_Do this:_ Could you give back the lines between the one holding "orange diamond at" and the one holding "pink square at", inclusive, with "moved" swapped for "shifted" and everything else unchanged? Omit the pictures.

_Supplied entries:_
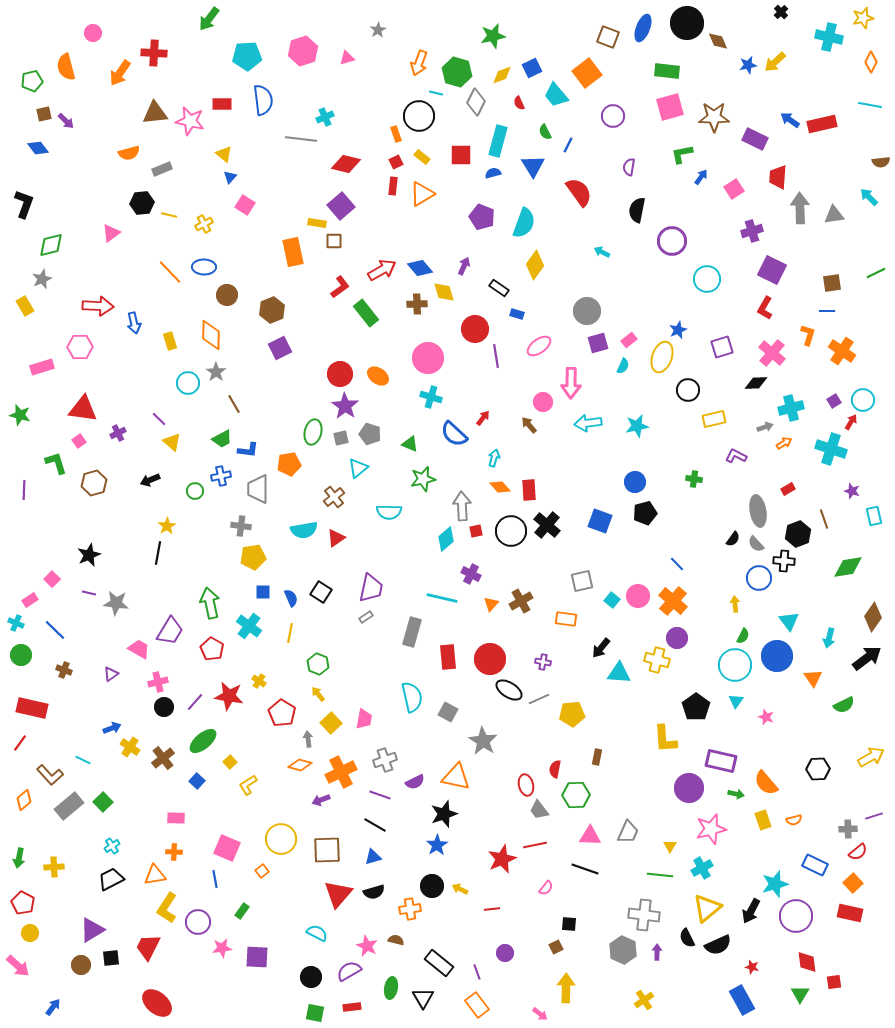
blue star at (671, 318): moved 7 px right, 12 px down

--

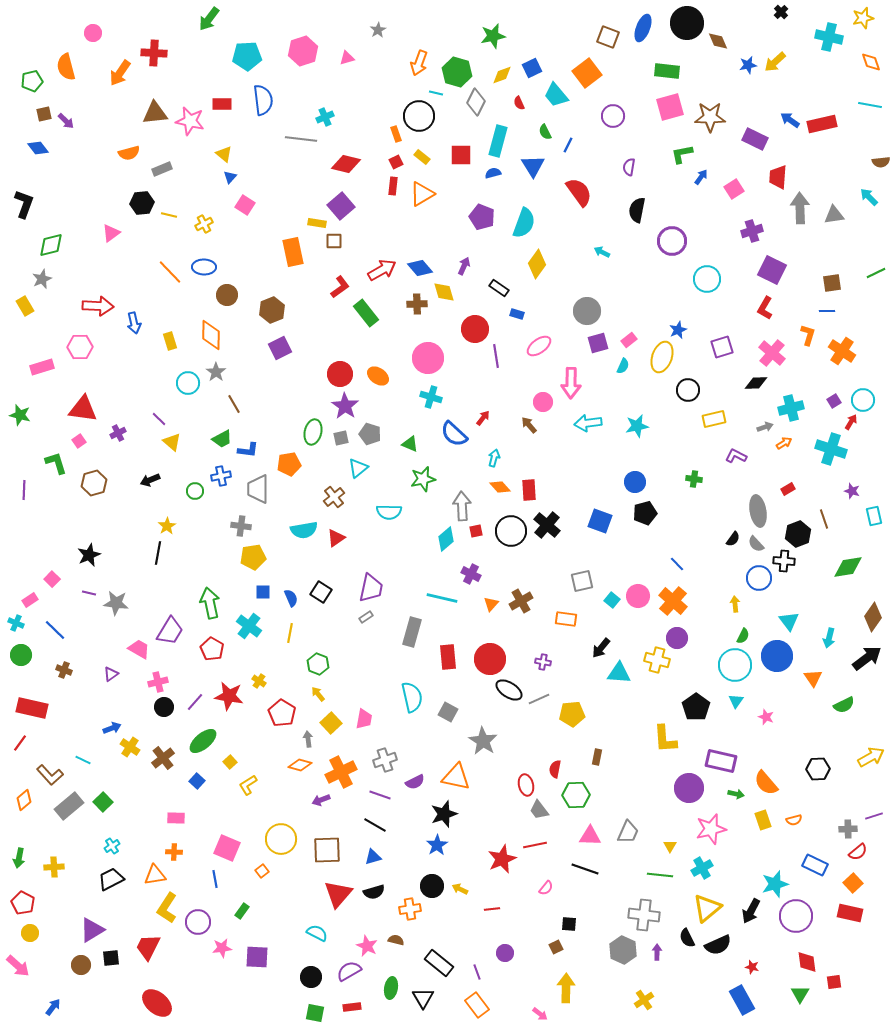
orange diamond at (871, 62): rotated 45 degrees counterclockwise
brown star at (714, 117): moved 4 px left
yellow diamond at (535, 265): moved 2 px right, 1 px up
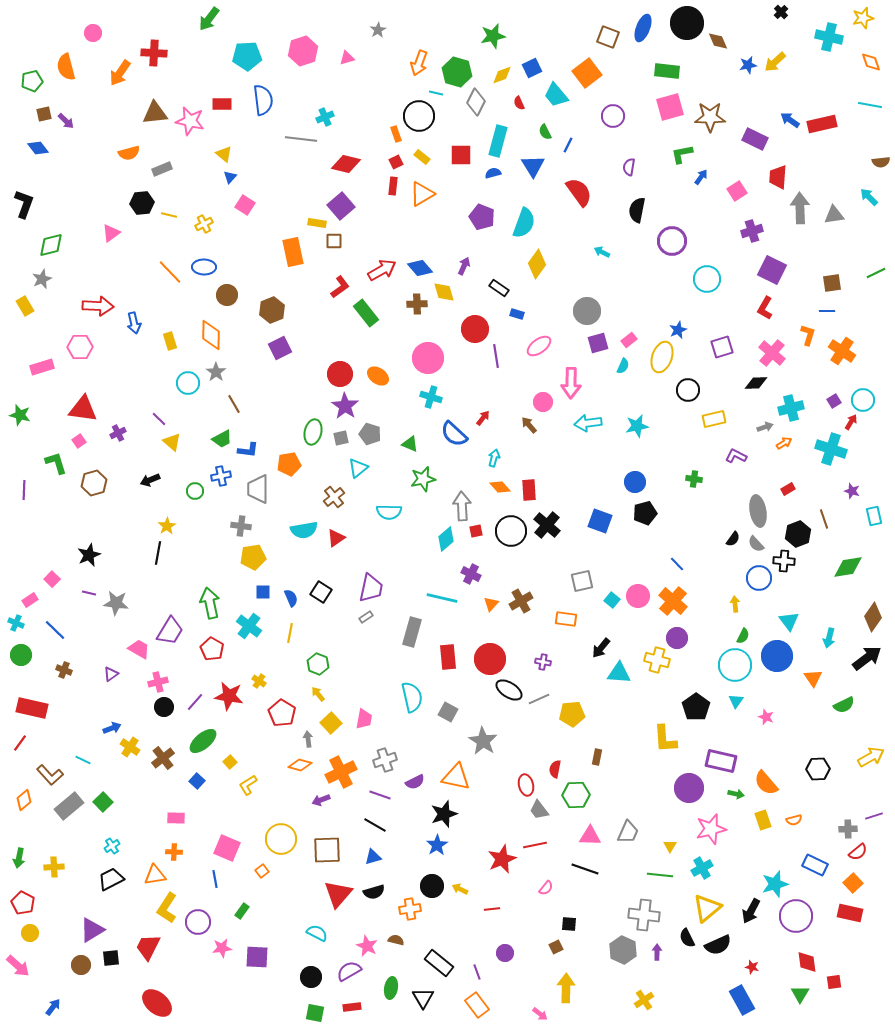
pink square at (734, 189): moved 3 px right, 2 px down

_Exercise result:_
orange diamond at (871, 62): rotated 45 degrees counterclockwise
brown star at (714, 117): shifted 4 px left
yellow diamond at (535, 265): shifted 2 px right, 1 px up
pink square at (734, 189): shifted 3 px right, 2 px down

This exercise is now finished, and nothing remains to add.